[[ SUPPLIED MATERIAL, beginning ]]

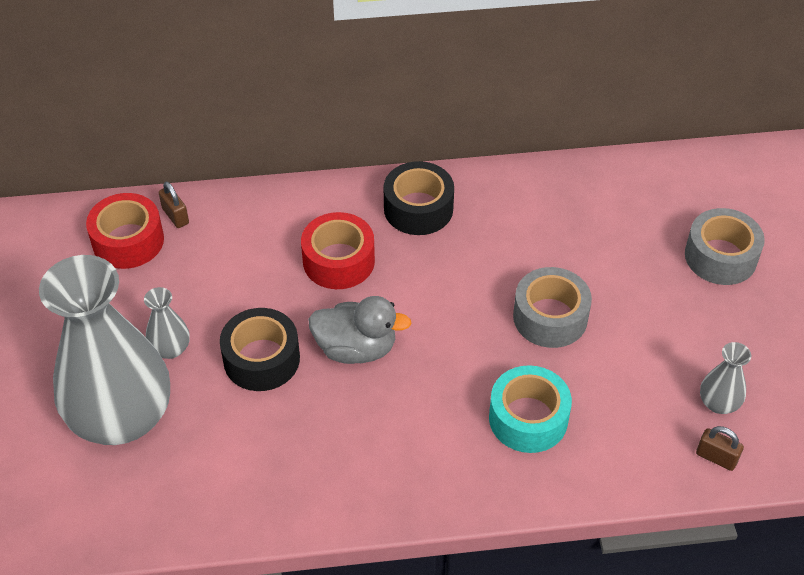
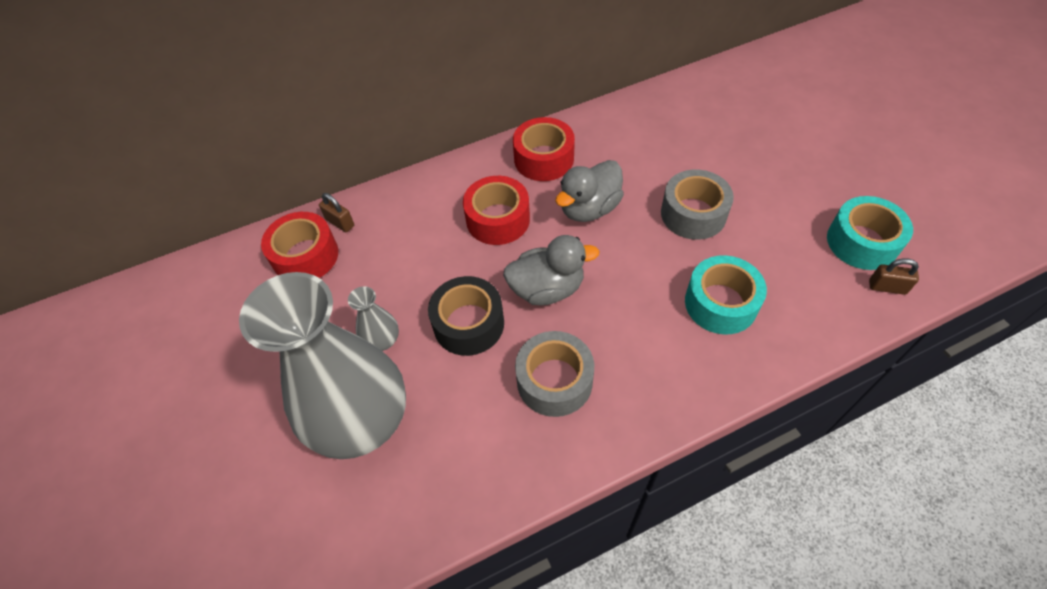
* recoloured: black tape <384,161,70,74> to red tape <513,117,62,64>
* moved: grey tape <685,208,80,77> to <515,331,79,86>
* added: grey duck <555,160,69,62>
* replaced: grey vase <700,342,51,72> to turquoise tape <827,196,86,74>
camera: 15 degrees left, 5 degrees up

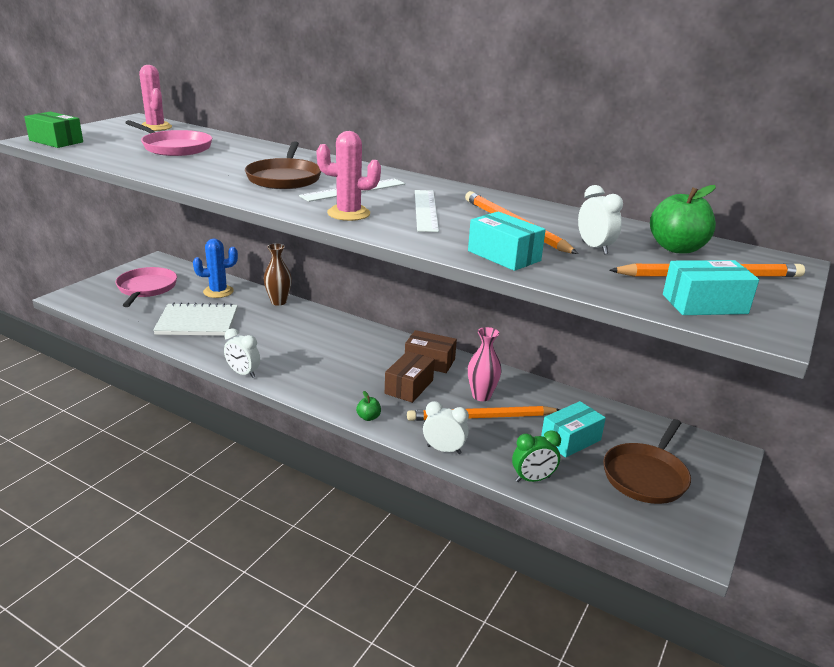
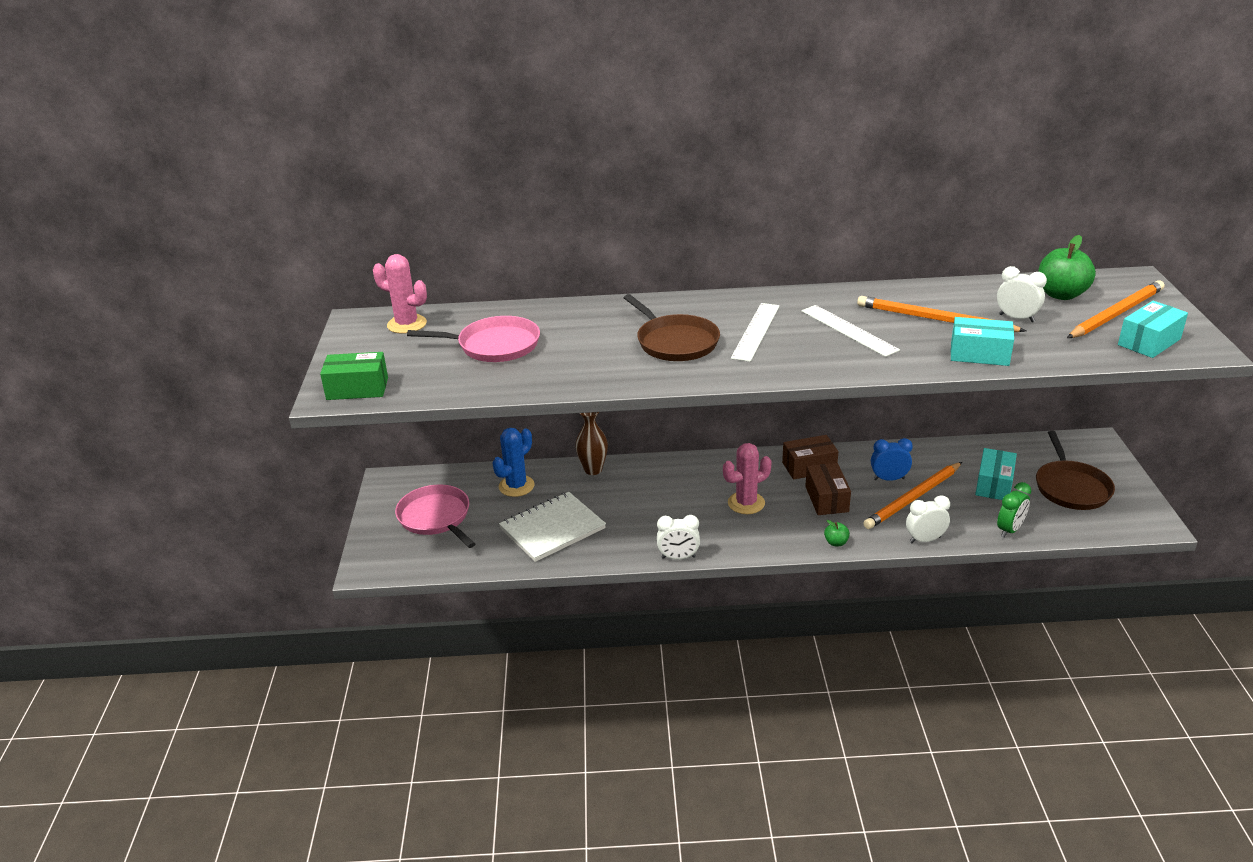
* moved: pink cactus <317,131,64,90> to <723,443,49,71>
* replaced: pink vase <468,327,34,74> to blue clock <871,438,42,43>
camera: 30 degrees left, 5 degrees up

[[ SUPPLIED MATERIAL, end ]]

• **WHAT IS EXPECTED**: Print all of the entries word for word. Skip any images they contain.

• **EXPECTED ANSWER**:
* recoloured: black tape <384,161,70,74> to red tape <513,117,62,64>
* moved: grey tape <685,208,80,77> to <515,331,79,86>
* added: grey duck <555,160,69,62>
* replaced: grey vase <700,342,51,72> to turquoise tape <827,196,86,74>
camera: 15 degrees left, 5 degrees up

* moved: pink cactus <317,131,64,90> to <723,443,49,71>
* replaced: pink vase <468,327,34,74> to blue clock <871,438,42,43>
camera: 30 degrees left, 5 degrees up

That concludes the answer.